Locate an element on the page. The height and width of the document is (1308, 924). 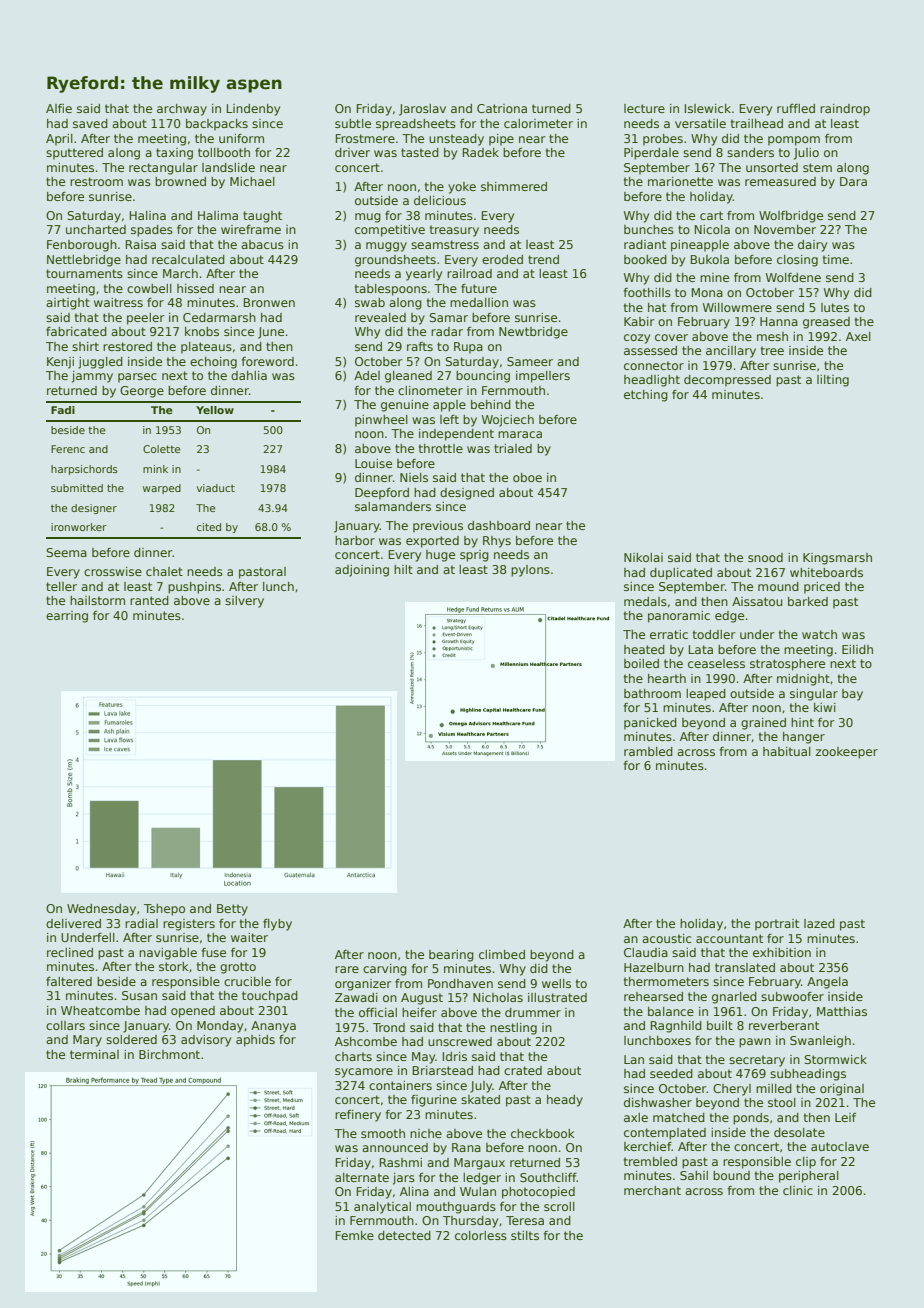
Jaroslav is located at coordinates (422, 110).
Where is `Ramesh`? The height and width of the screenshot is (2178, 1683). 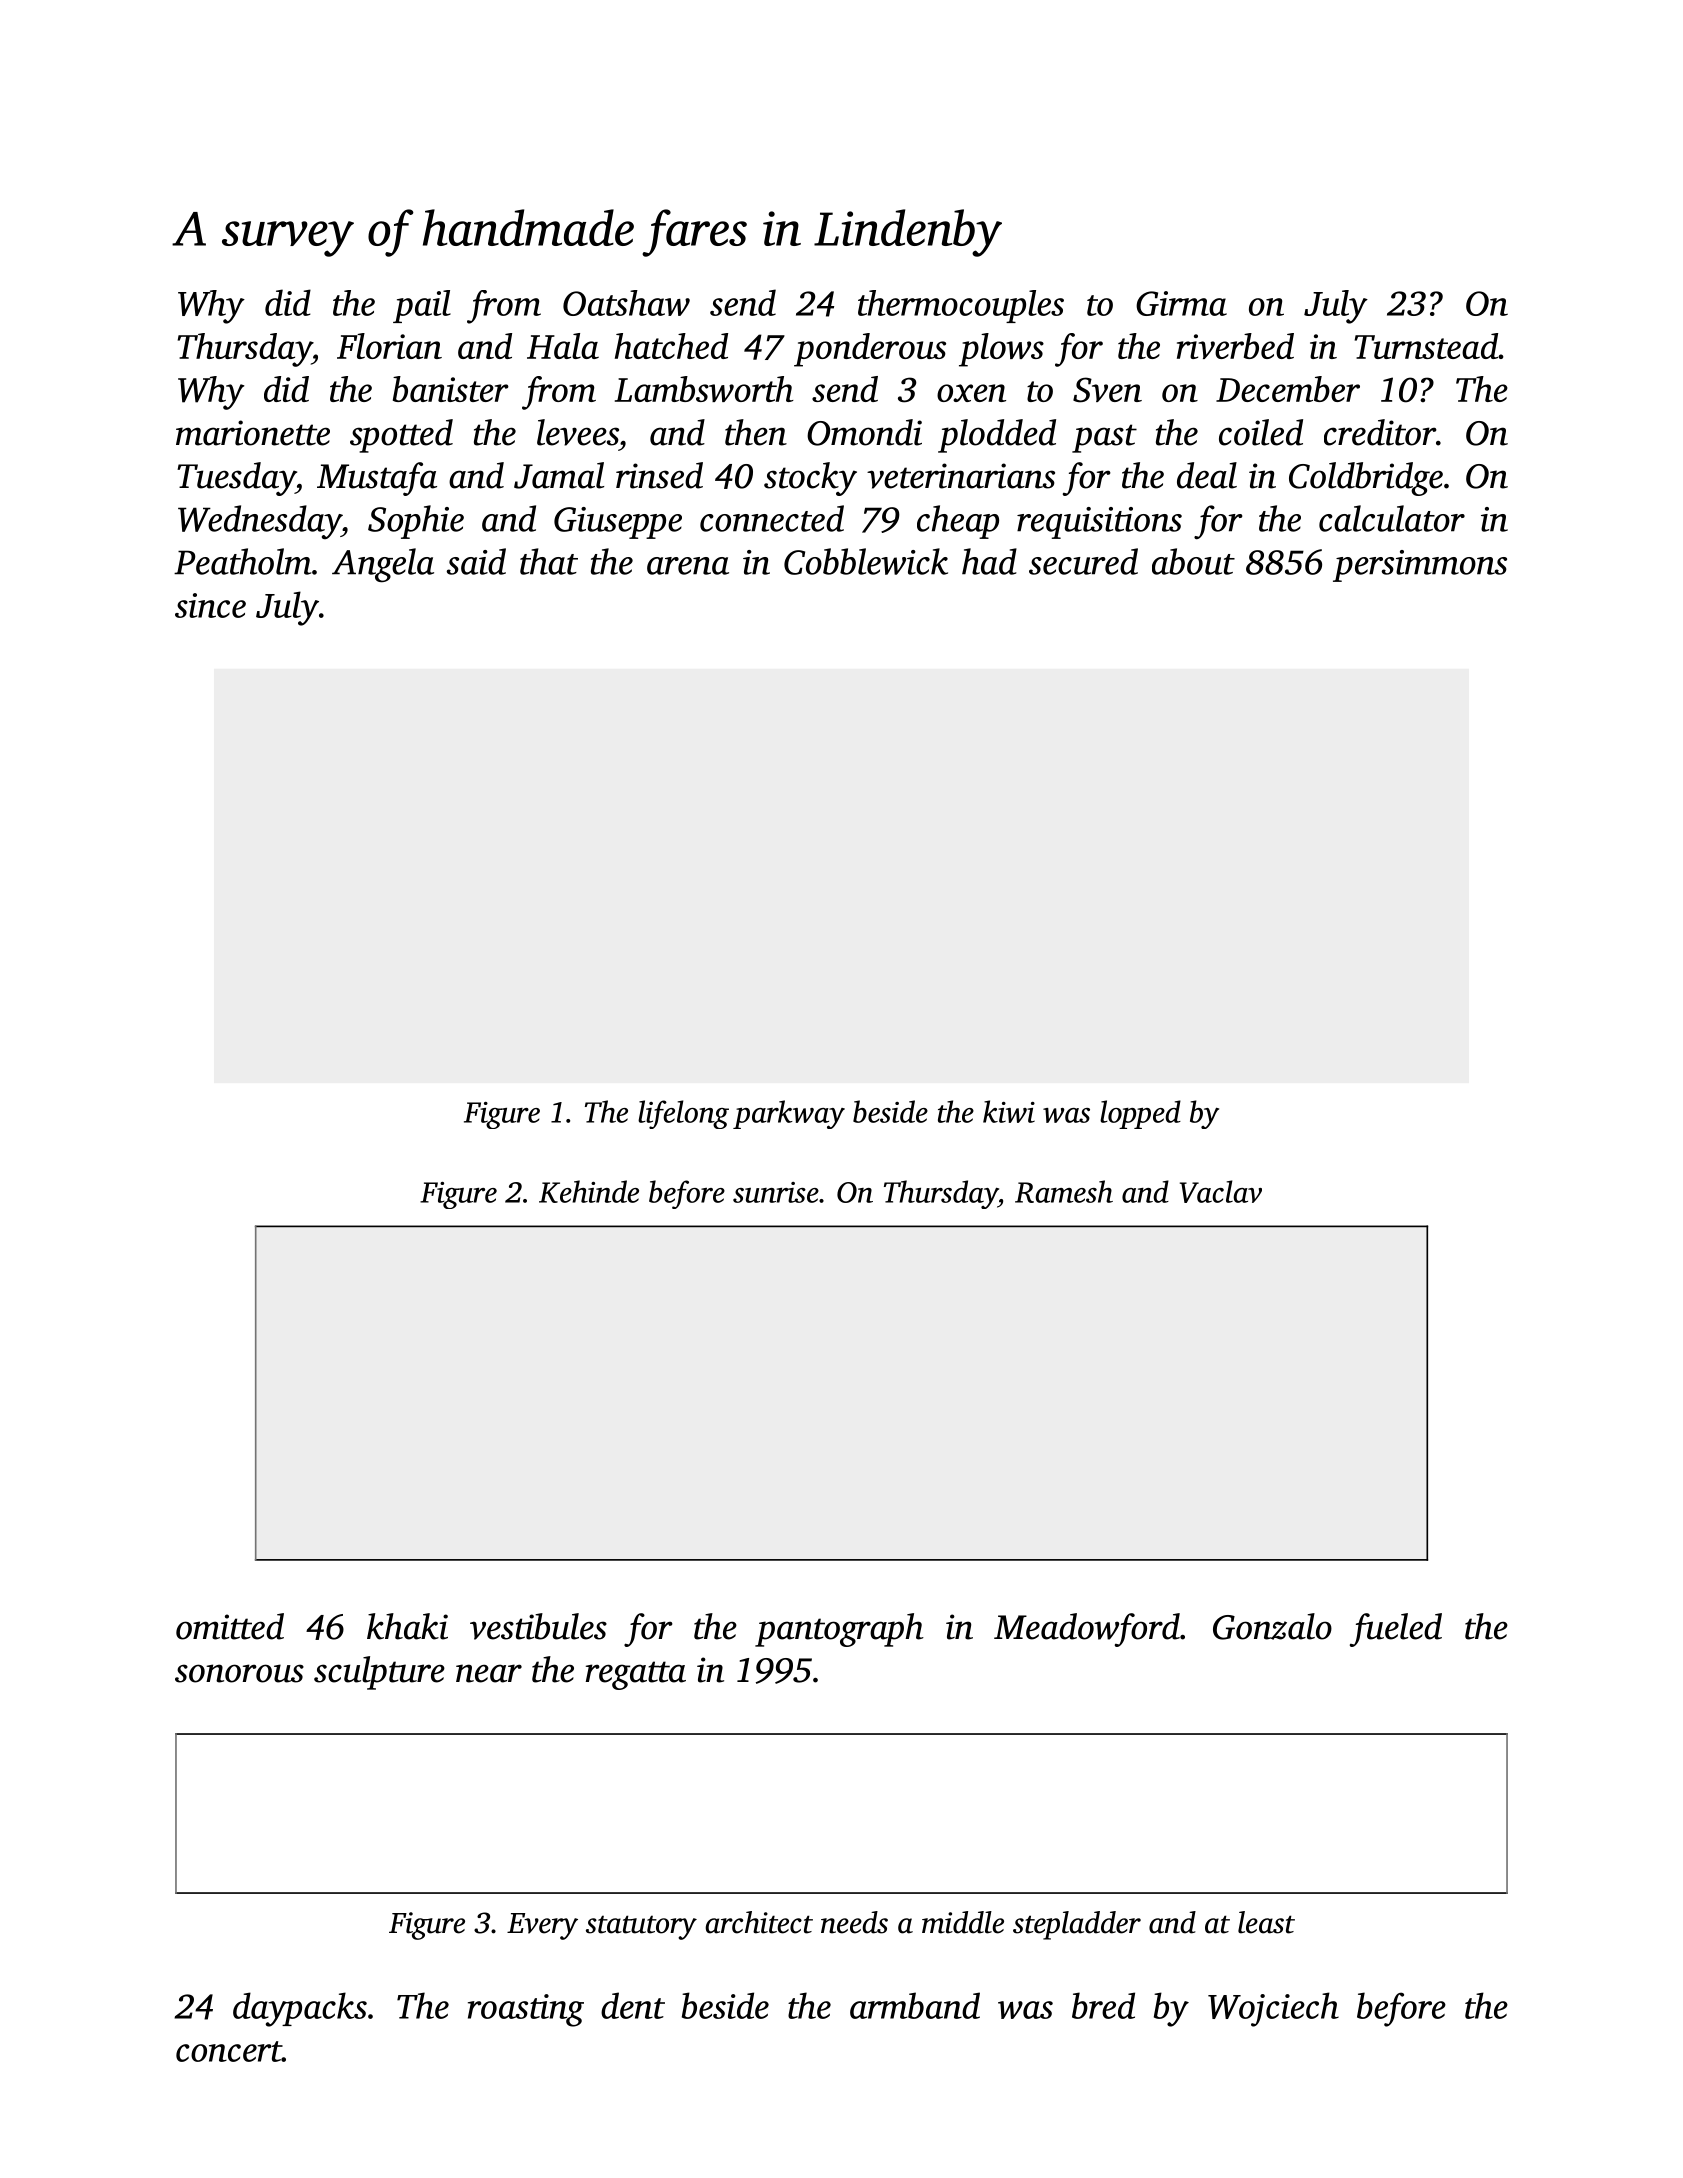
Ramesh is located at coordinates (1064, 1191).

---

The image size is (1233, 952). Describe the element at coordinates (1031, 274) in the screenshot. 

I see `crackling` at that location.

▸ Work to complete: Pick out each line of the records above that contains the string "coordinates", and copy those lines. Treat uppercase and lowercase as different.

▸ Answer in full:
Jaroslav is located at coordinates (422, 110).
Ramesh is located at coordinates (1064, 1191).
The image size is (1233, 952). Describe the element at coordinates (1031, 274) in the screenshot. 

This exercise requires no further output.